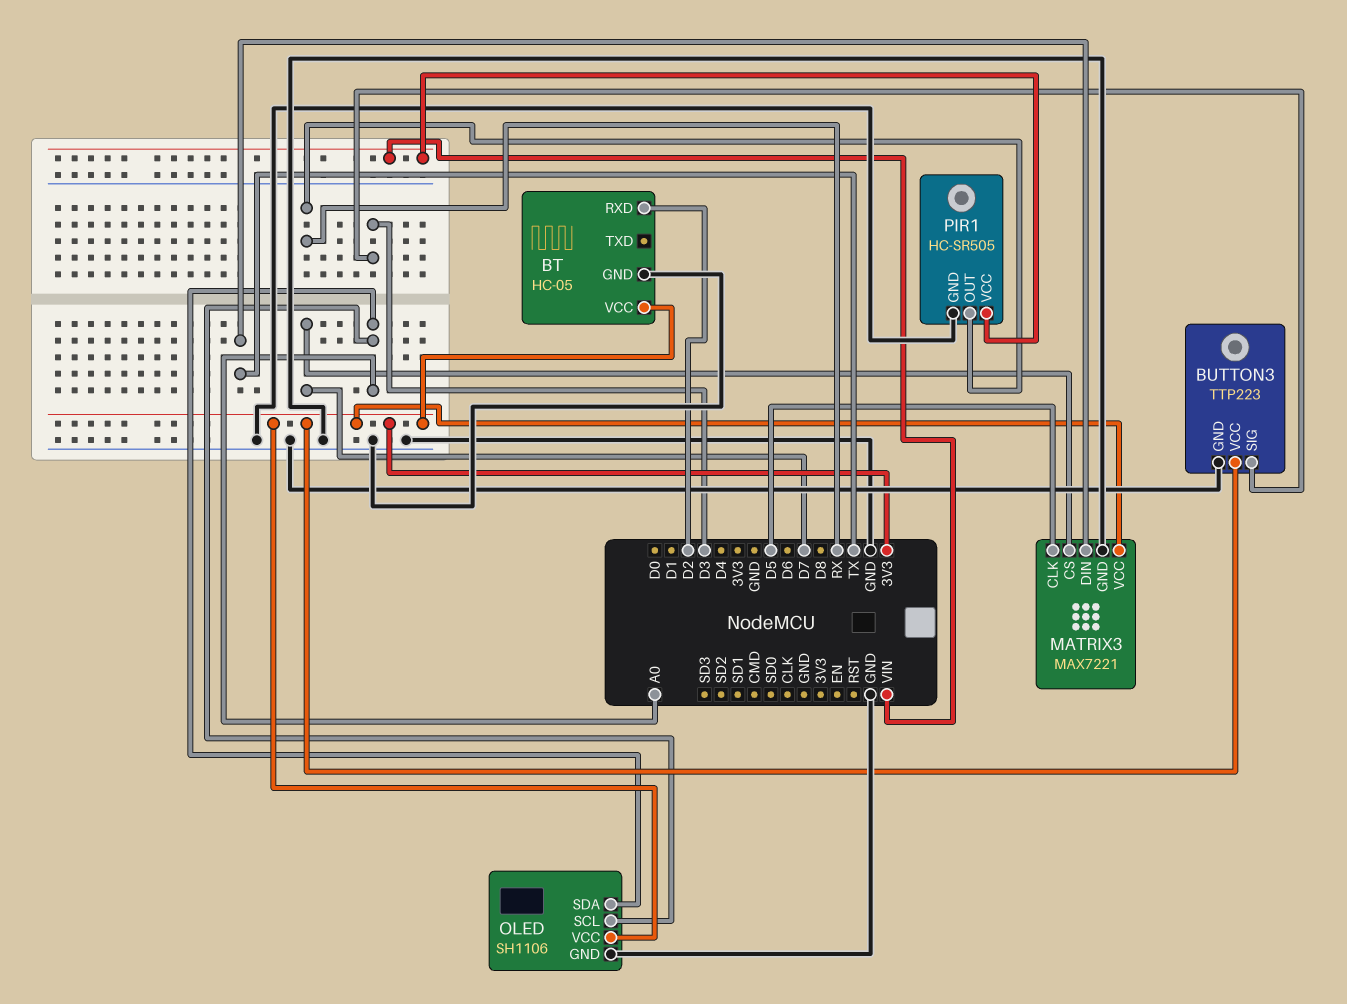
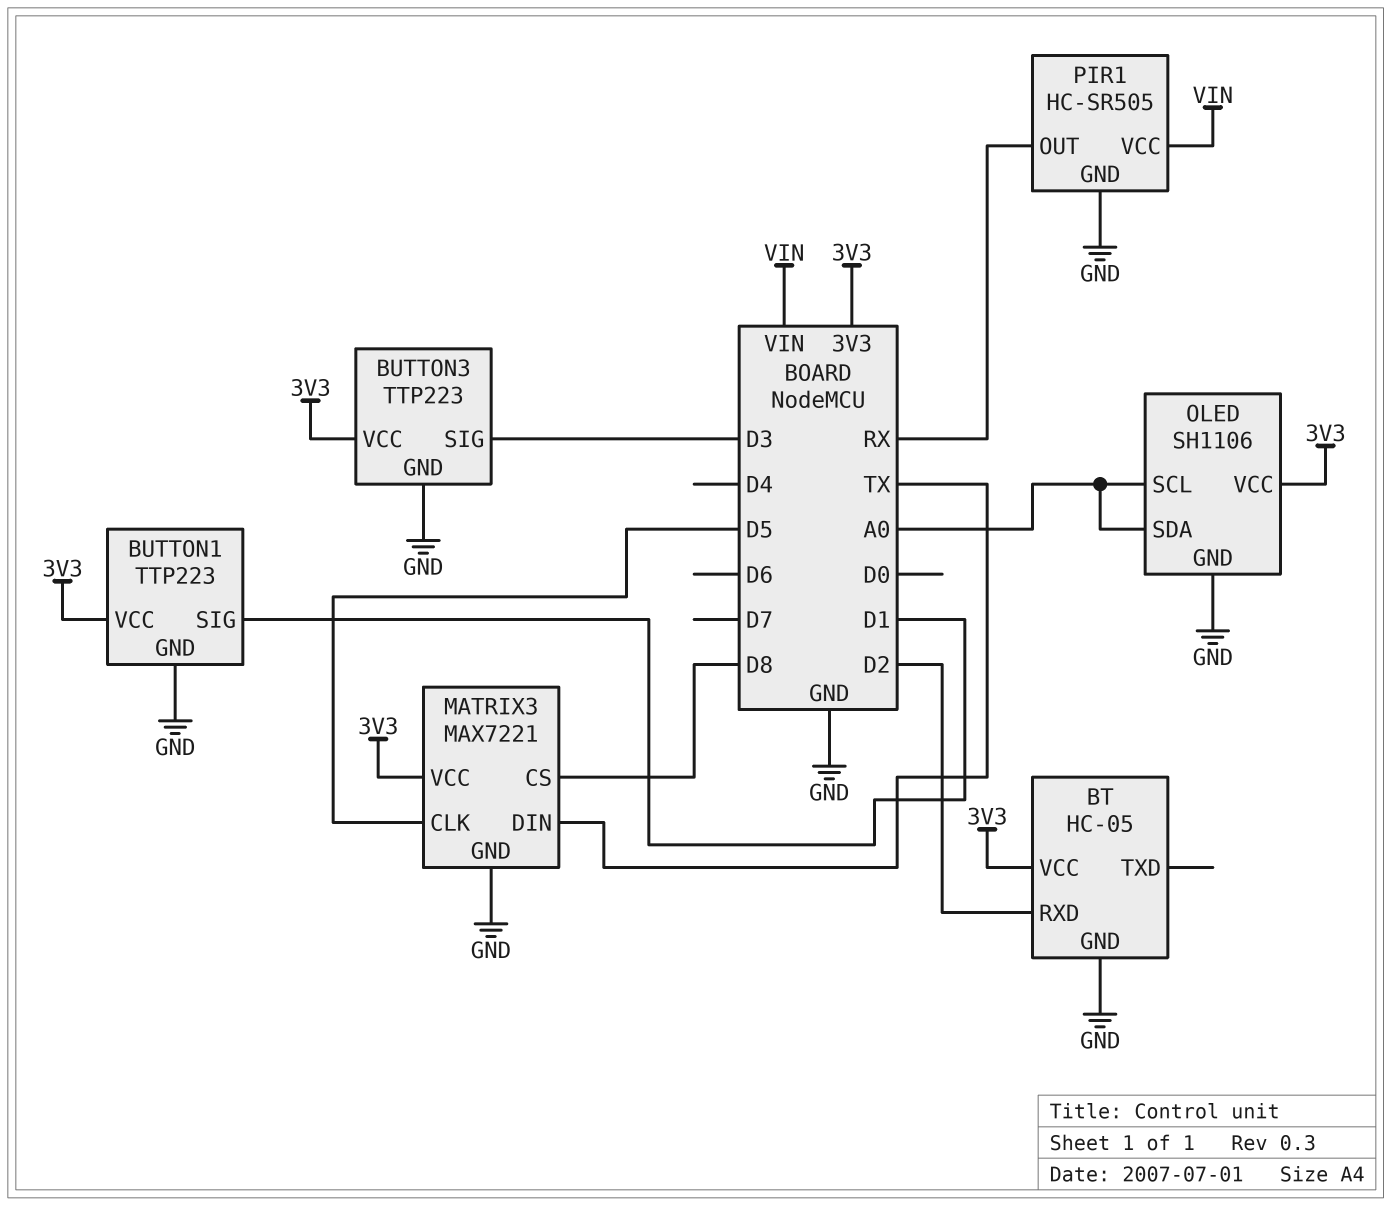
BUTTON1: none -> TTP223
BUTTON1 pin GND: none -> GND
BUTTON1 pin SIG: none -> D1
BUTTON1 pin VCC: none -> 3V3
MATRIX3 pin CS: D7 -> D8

What the task requires: The answer must be every line of the entries that includes the word "none".

Result below:
BUTTON1: none -> TTP223
BUTTON1 pin GND: none -> GND
BUTTON1 pin SIG: none -> D1
BUTTON1 pin VCC: none -> 3V3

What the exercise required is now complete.